WHAT TO PRODUCE: One line in the listing below contains "R8: 7.5k (GND, INV) -> 22k (GND, INV)". Repeat that line and each line after it exactly, ending with the last one.

——————

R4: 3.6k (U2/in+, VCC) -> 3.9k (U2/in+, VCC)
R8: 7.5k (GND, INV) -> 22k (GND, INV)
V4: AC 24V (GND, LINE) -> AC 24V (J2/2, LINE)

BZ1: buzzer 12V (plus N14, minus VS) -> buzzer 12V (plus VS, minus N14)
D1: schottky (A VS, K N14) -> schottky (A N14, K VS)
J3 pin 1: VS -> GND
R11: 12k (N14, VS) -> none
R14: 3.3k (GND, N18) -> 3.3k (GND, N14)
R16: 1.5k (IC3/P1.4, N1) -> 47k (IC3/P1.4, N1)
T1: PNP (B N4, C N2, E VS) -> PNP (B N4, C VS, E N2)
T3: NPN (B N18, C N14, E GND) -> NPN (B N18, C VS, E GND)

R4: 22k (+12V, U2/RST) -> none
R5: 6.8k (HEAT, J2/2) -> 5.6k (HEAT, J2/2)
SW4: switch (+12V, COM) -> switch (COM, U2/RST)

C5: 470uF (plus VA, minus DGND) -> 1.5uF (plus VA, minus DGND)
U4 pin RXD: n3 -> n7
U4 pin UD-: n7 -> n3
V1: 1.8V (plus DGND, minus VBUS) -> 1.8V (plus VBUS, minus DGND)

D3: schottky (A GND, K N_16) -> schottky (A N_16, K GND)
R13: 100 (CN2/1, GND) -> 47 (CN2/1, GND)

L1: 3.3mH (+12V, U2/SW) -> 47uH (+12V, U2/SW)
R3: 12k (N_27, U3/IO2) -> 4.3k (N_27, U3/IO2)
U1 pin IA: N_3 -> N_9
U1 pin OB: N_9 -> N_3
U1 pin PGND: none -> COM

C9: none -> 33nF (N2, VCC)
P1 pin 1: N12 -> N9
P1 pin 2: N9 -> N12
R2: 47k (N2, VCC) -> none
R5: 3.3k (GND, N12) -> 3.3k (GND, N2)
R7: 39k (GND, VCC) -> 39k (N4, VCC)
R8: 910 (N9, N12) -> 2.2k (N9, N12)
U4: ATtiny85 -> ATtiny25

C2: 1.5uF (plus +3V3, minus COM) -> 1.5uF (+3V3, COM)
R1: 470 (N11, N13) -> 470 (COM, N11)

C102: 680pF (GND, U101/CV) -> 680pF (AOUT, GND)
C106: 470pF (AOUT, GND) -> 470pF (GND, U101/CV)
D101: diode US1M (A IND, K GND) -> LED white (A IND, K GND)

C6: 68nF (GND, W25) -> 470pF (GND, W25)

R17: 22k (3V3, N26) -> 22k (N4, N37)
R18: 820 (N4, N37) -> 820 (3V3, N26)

——————

OUTPUT OF THE EXERCISE:
R8: 7.5k (GND, INV) -> 22k (GND, INV)
V4: AC 24V (GND, LINE) -> AC 24V (J2/2, LINE)

BZ1: buzzer 12V (plus N14, minus VS) -> buzzer 12V (plus VS, minus N14)
D1: schottky (A VS, K N14) -> schottky (A N14, K VS)
J3 pin 1: VS -> GND
R11: 12k (N14, VS) -> none
R14: 3.3k (GND, N18) -> 3.3k (GND, N14)
R16: 1.5k (IC3/P1.4, N1) -> 47k (IC3/P1.4, N1)
T1: PNP (B N4, C N2, E VS) -> PNP (B N4, C VS, E N2)
T3: NPN (B N18, C N14, E GND) -> NPN (B N18, C VS, E GND)

R4: 22k (+12V, U2/RST) -> none
R5: 6.8k (HEAT, J2/2) -> 5.6k (HEAT, J2/2)
SW4: switch (+12V, COM) -> switch (COM, U2/RST)

C5: 470uF (plus VA, minus DGND) -> 1.5uF (plus VA, minus DGND)
U4 pin RXD: n3 -> n7
U4 pin UD-: n7 -> n3
V1: 1.8V (plus DGND, minus VBUS) -> 1.8V (plus VBUS, minus DGND)

D3: schottky (A GND, K N_16) -> schottky (A N_16, K GND)
R13: 100 (CN2/1, GND) -> 47 (CN2/1, GND)

L1: 3.3mH (+12V, U2/SW) -> 47uH (+12V, U2/SW)
R3: 12k (N_27, U3/IO2) -> 4.3k (N_27, U3/IO2)
U1 pin IA: N_3 -> N_9
U1 pin OB: N_9 -> N_3
U1 pin PGND: none -> COM

C9: none -> 33nF (N2, VCC)
P1 pin 1: N12 -> N9
P1 pin 2: N9 -> N12
R2: 47k (N2, VCC) -> none
R5: 3.3k (GND, N12) -> 3.3k (GND, N2)
R7: 39k (GND, VCC) -> 39k (N4, VCC)
R8: 910 (N9, N12) -> 2.2k (N9, N12)
U4: ATtiny85 -> ATtiny25

C2: 1.5uF (plus +3V3, minus COM) -> 1.5uF (+3V3, COM)
R1: 470 (N11, N13) -> 470 (COM, N11)

C102: 680pF (GND, U101/CV) -> 680pF (AOUT, GND)
C106: 470pF (AOUT, GND) -> 470pF (GND, U101/CV)
D101: diode US1M (A IND, K GND) -> LED white (A IND, K GND)

C6: 68nF (GND, W25) -> 470pF (GND, W25)

R17: 22k (3V3, N26) -> 22k (N4, N37)
R18: 820 (N4, N37) -> 820 (3V3, N26)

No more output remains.